------ Data extracts
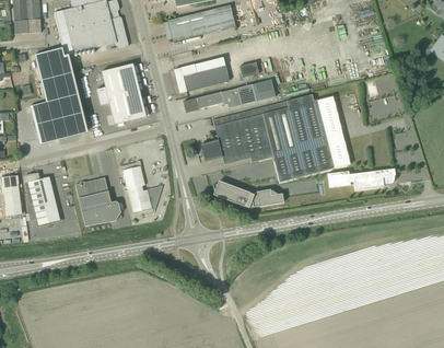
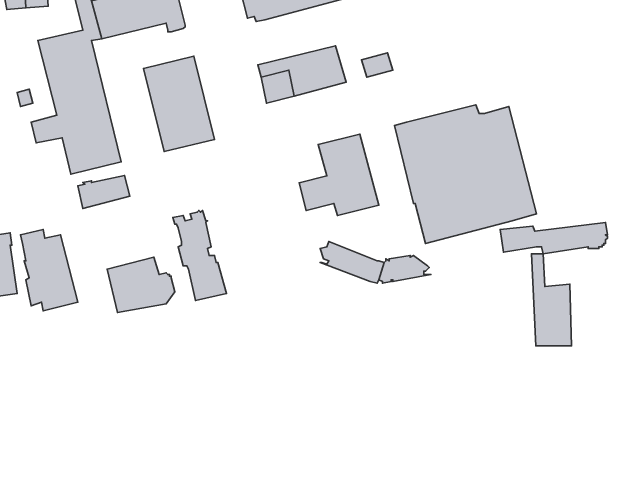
building: [184,79,276,114] -> none
building: [238,107,272,162] -> none
building: [75,177,108,198] -> [78,176,130,208]
building: none -> [531,254,572,346]

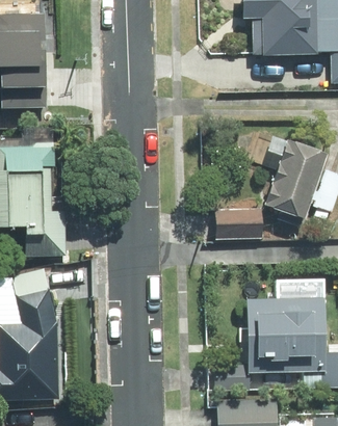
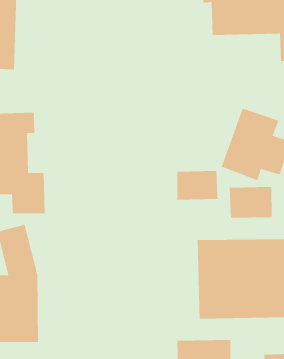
building: none -> [229,186,272,219]

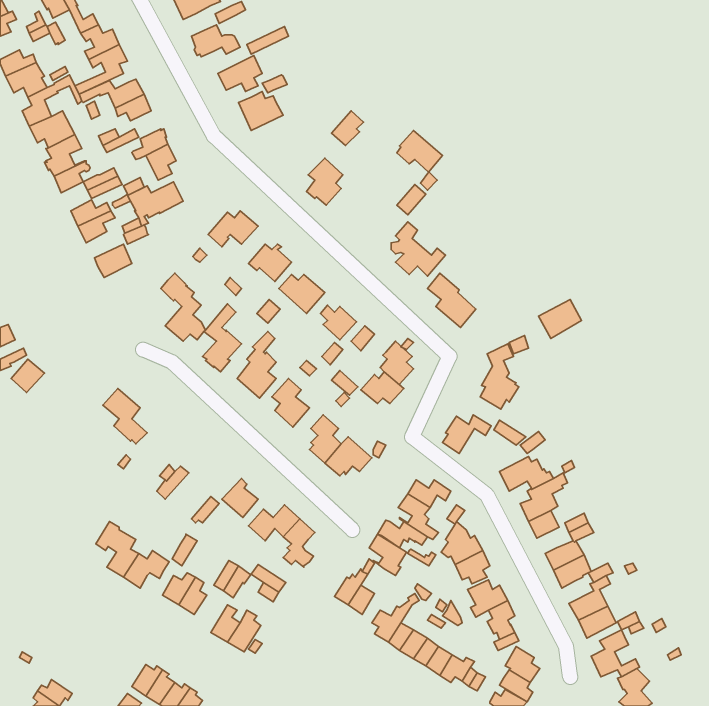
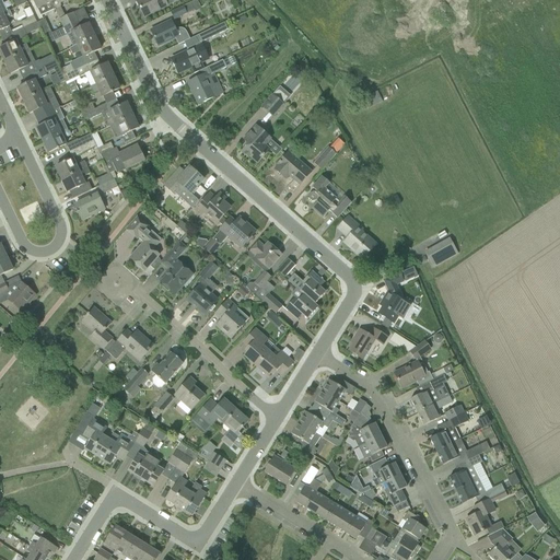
building: [397,130,443,172] -> [275,151,311,184]
building: none -> [107,329,153,360]
building: none -> [150,351,183,385]

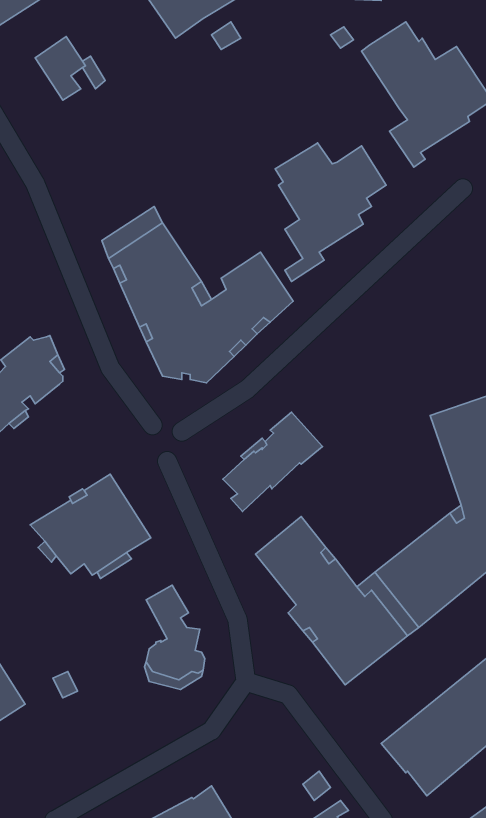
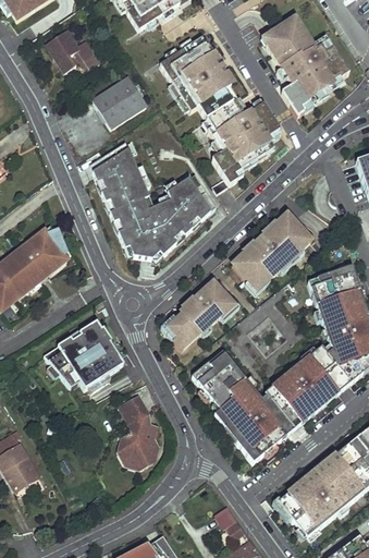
building: none -> [160,35,233,117]
building: none -> [91,76,145,126]
building: none -> [236,211,315,286]

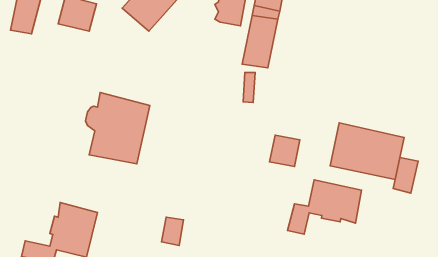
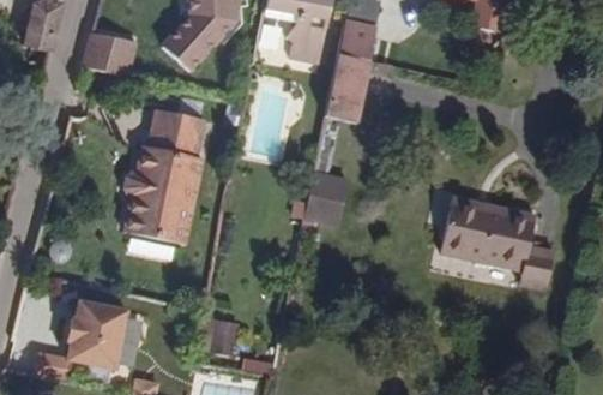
building: none -> [137,107,204,172]
building: [270,135,300,166] -> [302,178,342,219]
building: [288,180,362,234] -> none

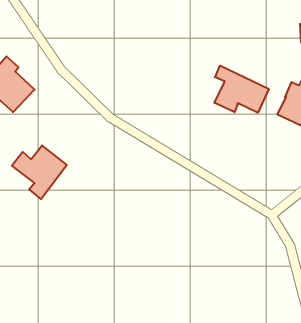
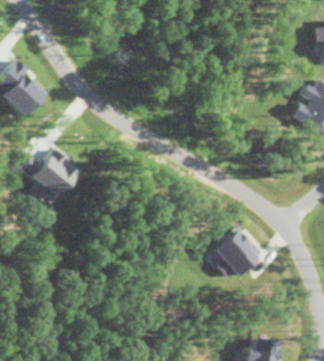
building: [214,66,269,113] -> none
building: none -> [209,227,262,281]

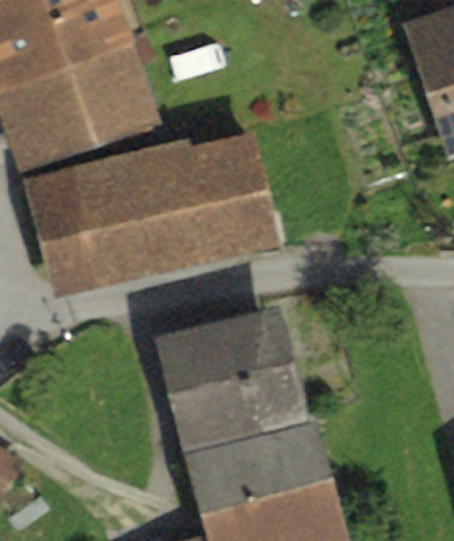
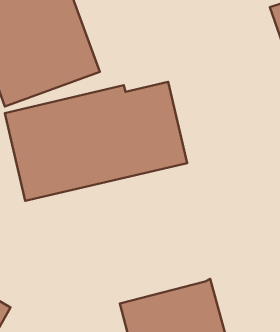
building: [154,304,309,453] -> none

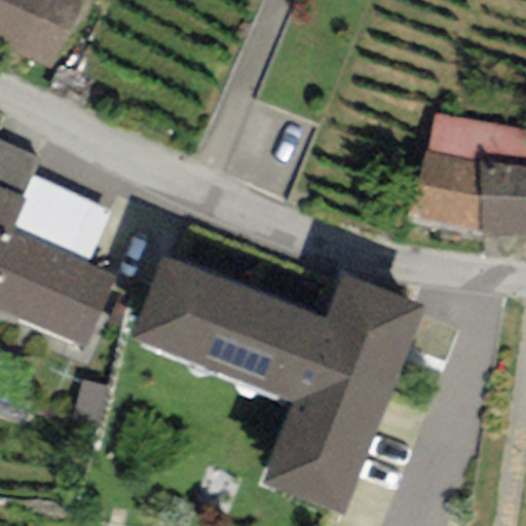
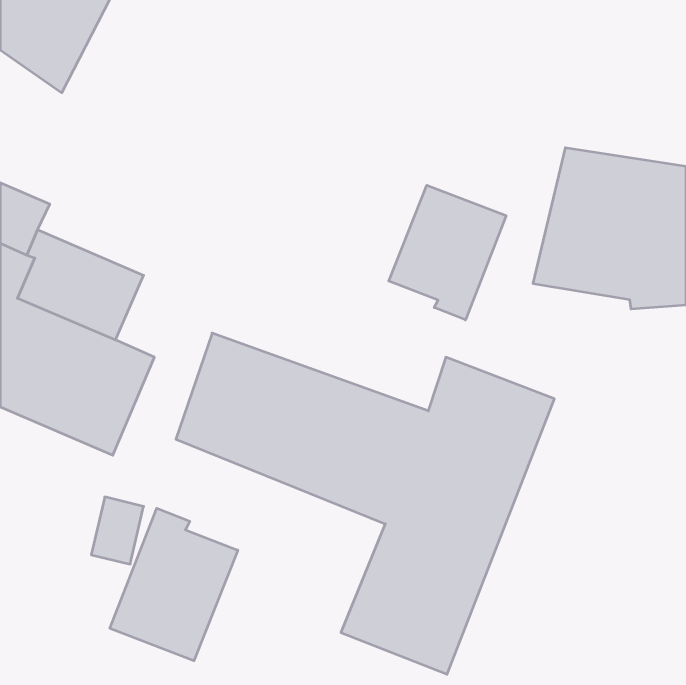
building: none -> [389,185,506,320]
building: none -> [110,508,238,661]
------------
- **Exercise goal**
Except for the pictures, write the data out exactly.

- **Exercise solution**
building: [184,79,276,114] -> none
building: [238,107,272,162] -> none
building: [75,177,108,198] -> [78,176,130,208]
building: none -> [531,254,572,346]

building: none -> [229,186,272,219]

building: [397,130,443,172] -> [275,151,311,184]
building: none -> [107,329,153,360]
building: none -> [150,351,183,385]

building: none -> [160,35,233,117]
building: none -> [91,76,145,126]
building: none -> [236,211,315,286]

building: none -> [137,107,204,172]
building: [270,135,300,166] -> [302,178,342,219]
building: [288,180,362,234] -> none

building: [214,66,269,113] -> none
building: none -> [209,227,262,281]

building: [154,304,309,453] -> none

building: none -> [389,185,506,320]
building: none -> [110,508,238,661]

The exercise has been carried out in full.